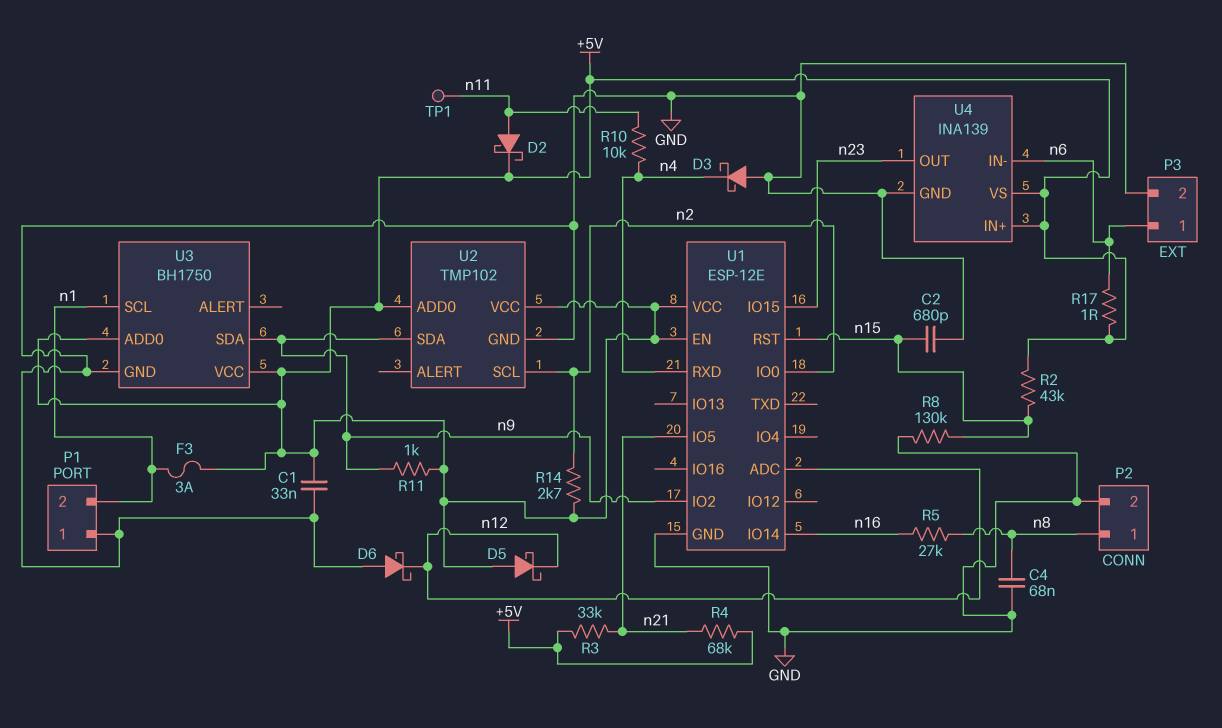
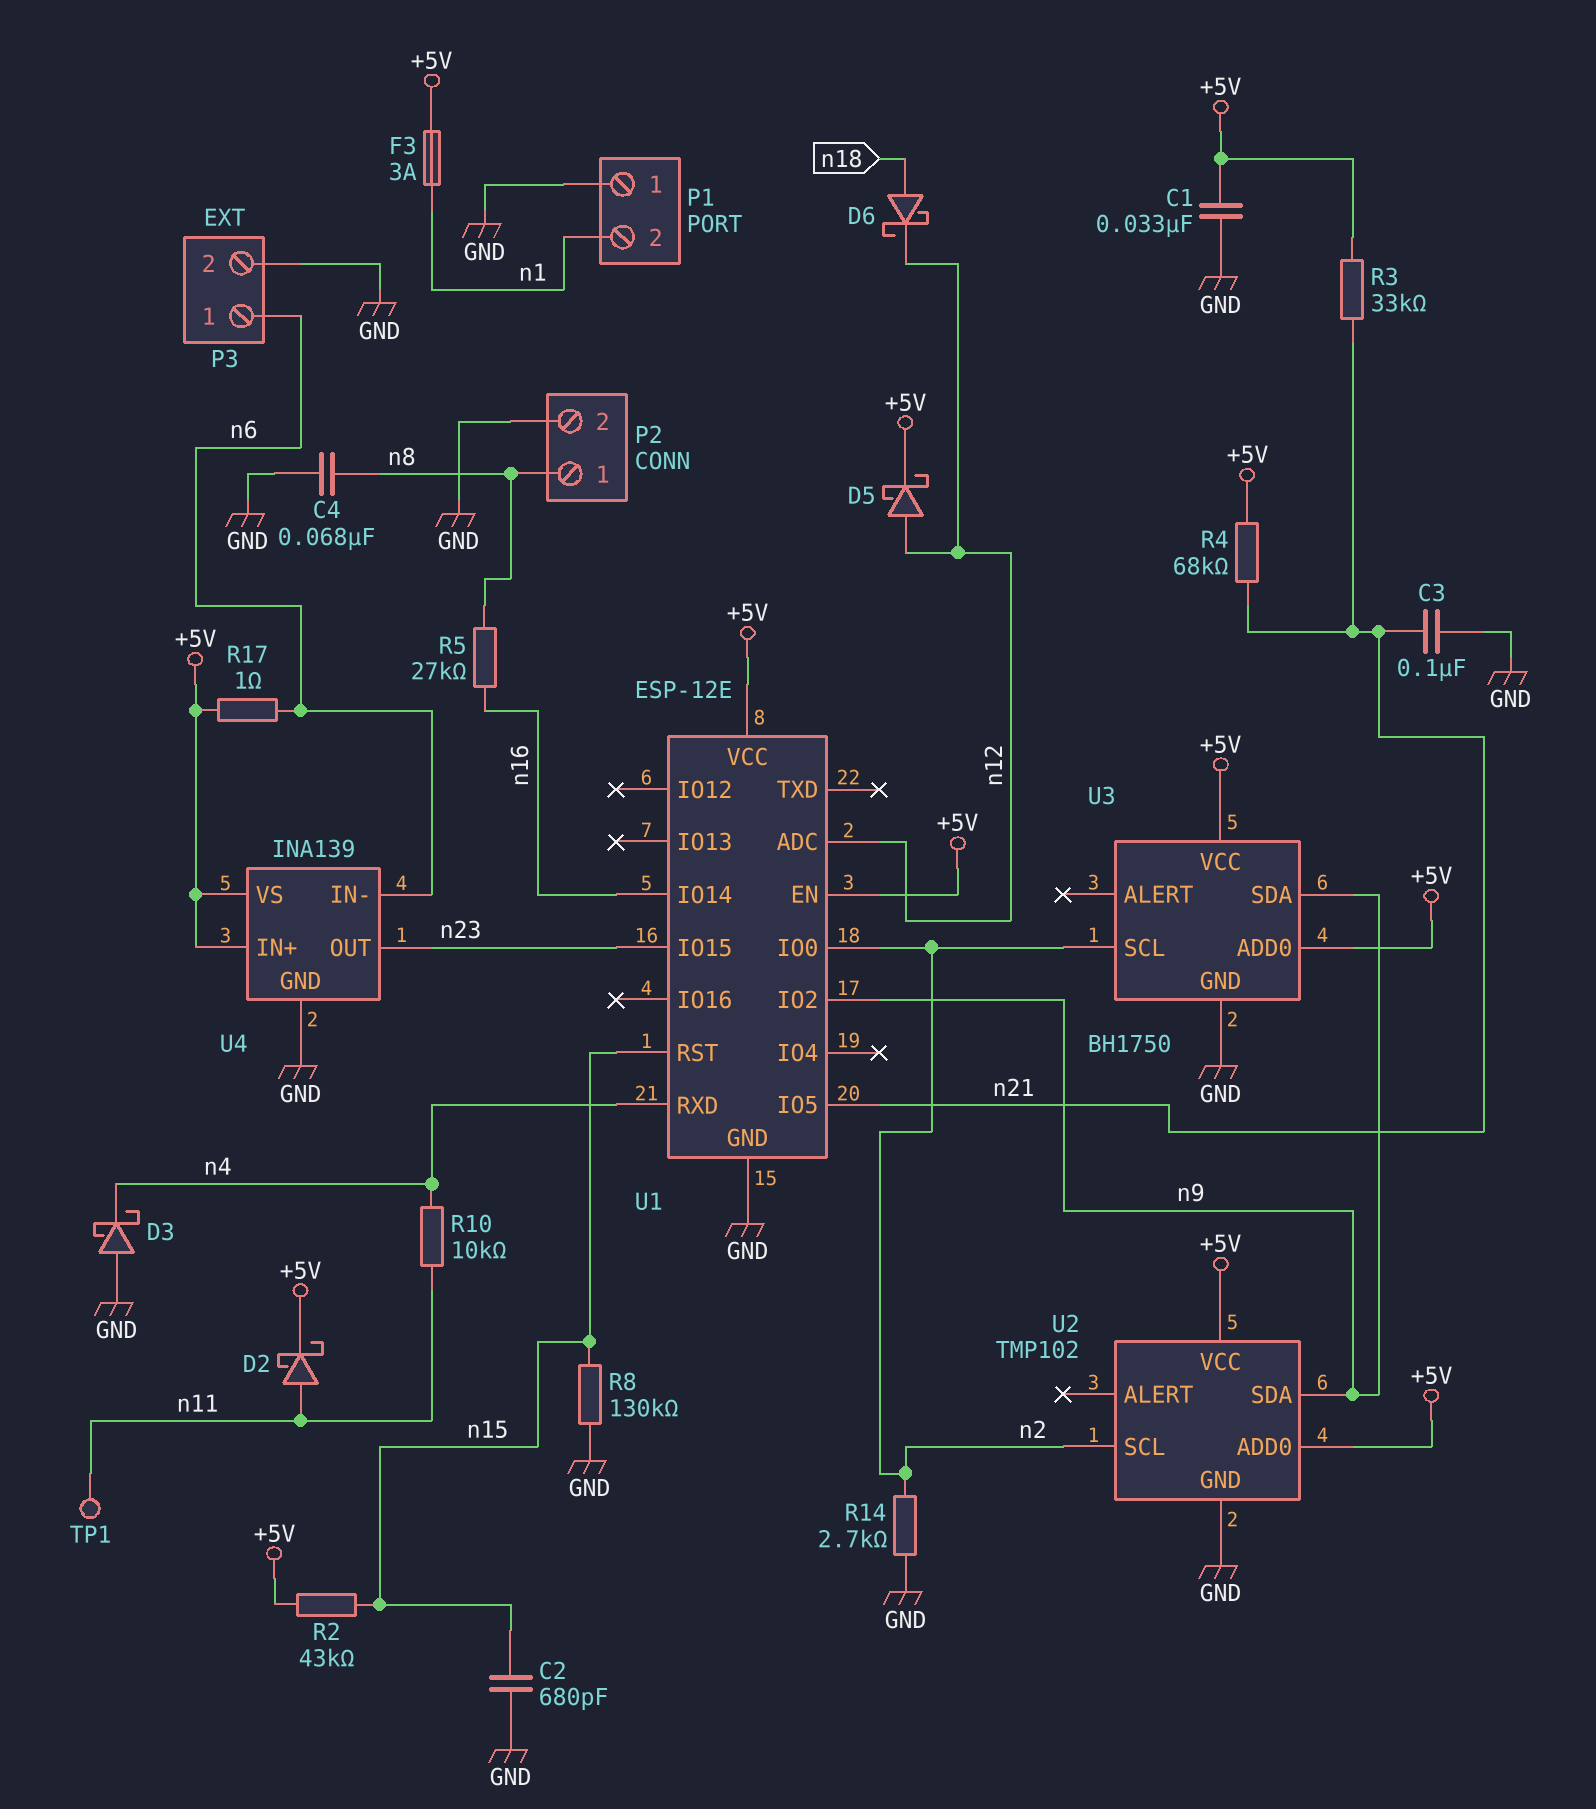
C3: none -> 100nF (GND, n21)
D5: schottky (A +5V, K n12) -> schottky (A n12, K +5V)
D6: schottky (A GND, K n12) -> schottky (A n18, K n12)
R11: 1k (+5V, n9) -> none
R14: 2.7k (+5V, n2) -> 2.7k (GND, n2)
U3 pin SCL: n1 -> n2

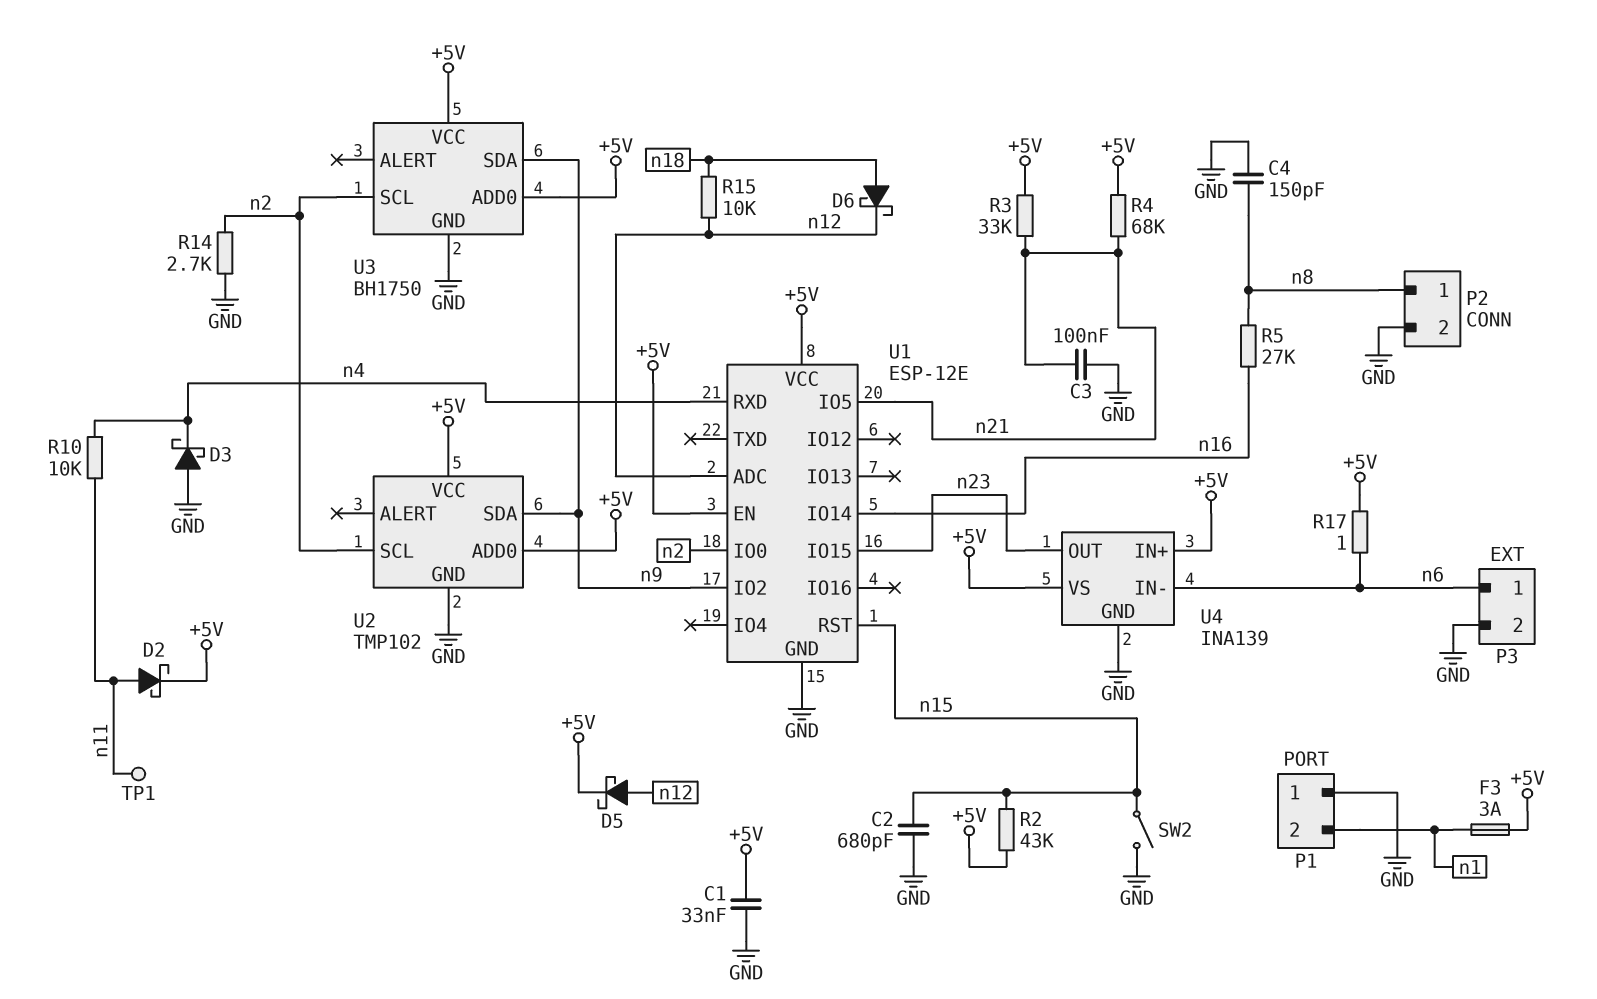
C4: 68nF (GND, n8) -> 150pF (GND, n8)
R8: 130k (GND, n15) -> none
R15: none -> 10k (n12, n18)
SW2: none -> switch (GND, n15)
========================================
Determine the number of lines in the entries that contain the word "none". Give that number and nothing more.

5